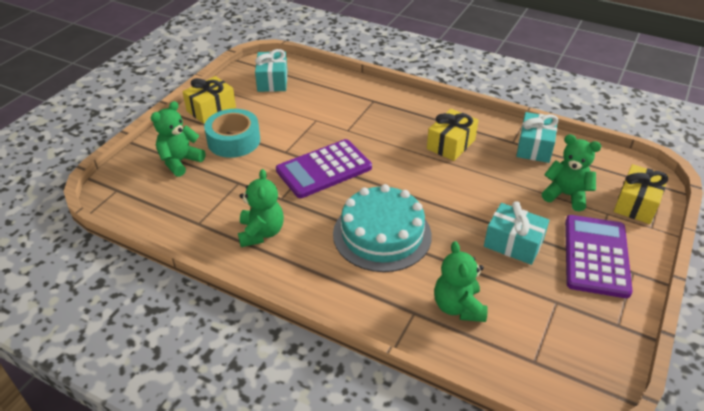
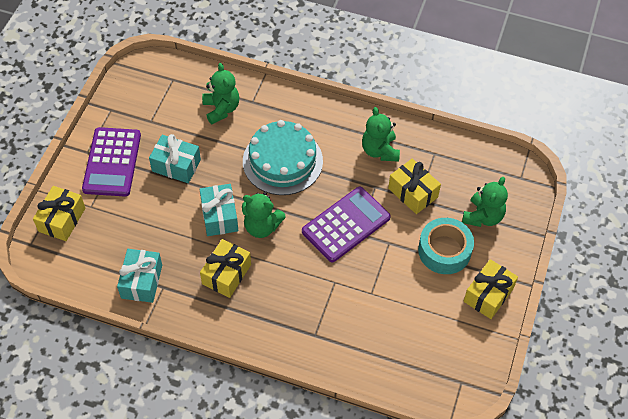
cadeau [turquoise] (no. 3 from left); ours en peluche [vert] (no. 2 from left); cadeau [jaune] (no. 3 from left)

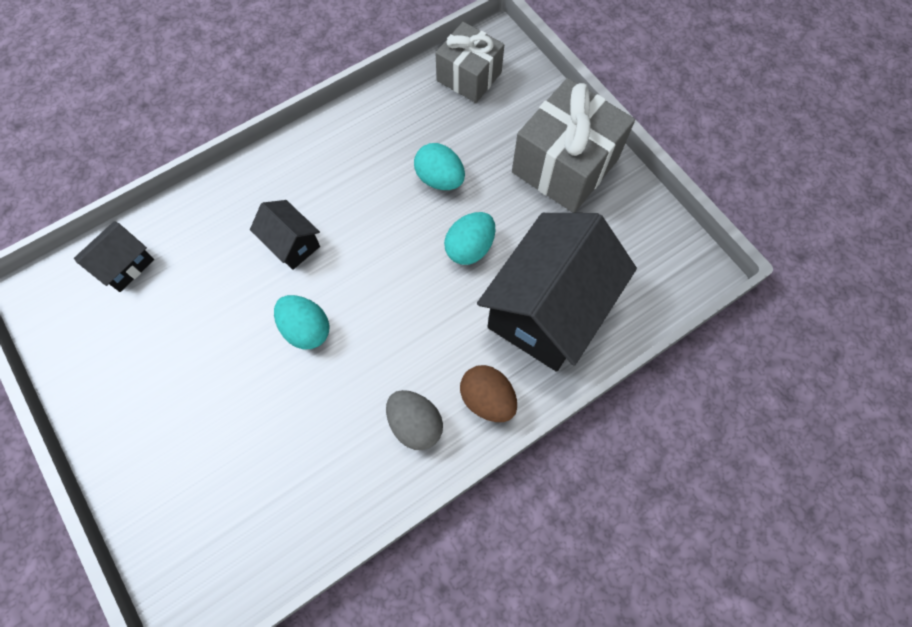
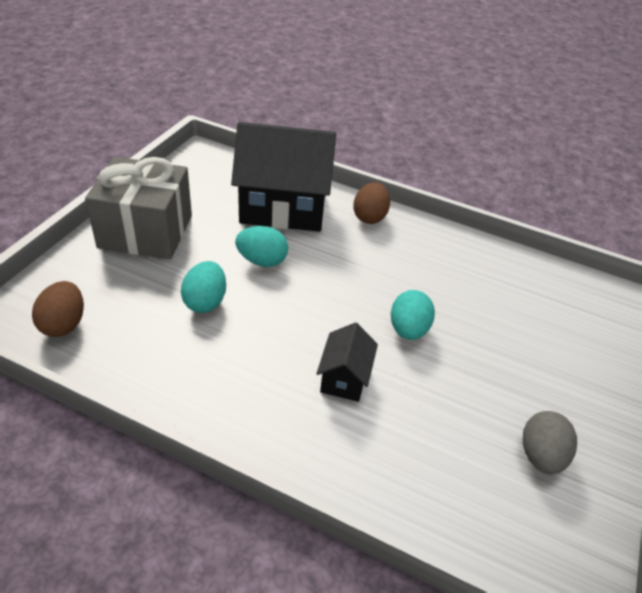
œuf [marron] (no. 1 from left); œuf [gris]; maison [noir] (no. 1 from left in the first image)

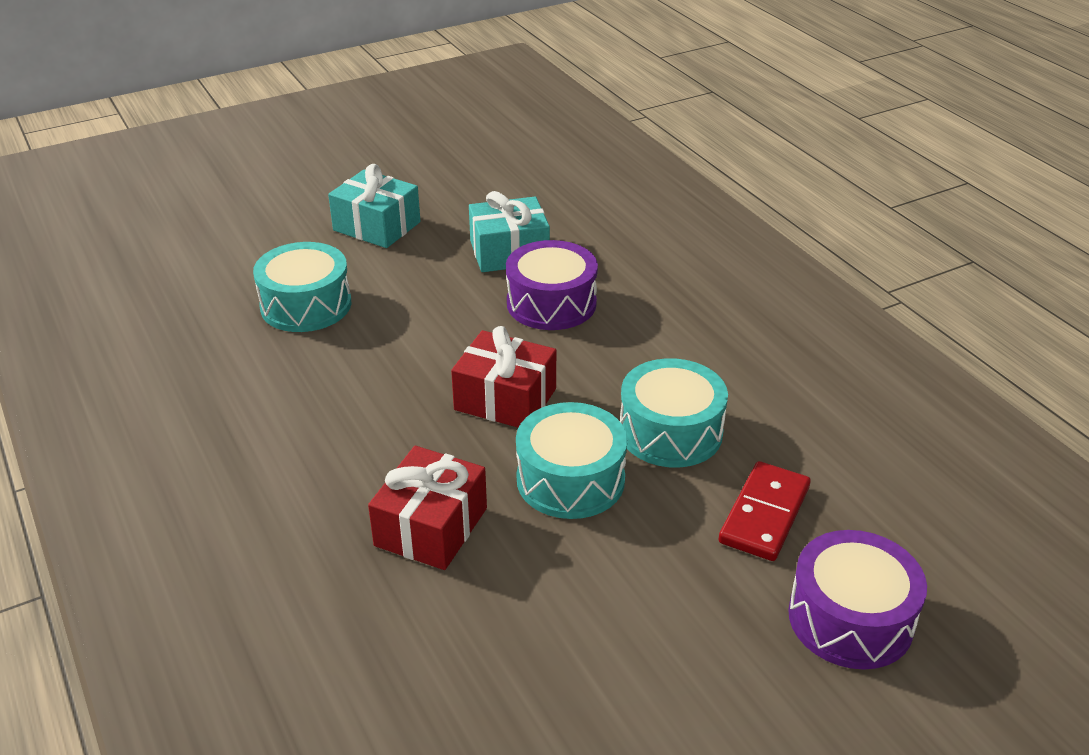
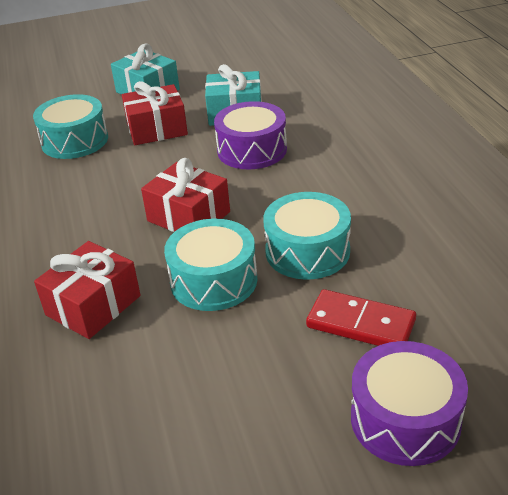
cadeau [rouge] (no. 2 from left); domino [rouge]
::::::::
*WHAT YOU ARE ASKED TO DO:* Restate the data word for word, minus any images.

*SOLUTION TO THIS EXERCISE:*
cadeau [turquoise] (no. 3 from left); ours en peluche [vert] (no. 2 from left); cadeau [jaune] (no. 3 from left)

œuf [marron] (no. 1 from left); œuf [gris]; maison [noir] (no. 1 from left in the first image)

cadeau [rouge] (no. 2 from left); domino [rouge]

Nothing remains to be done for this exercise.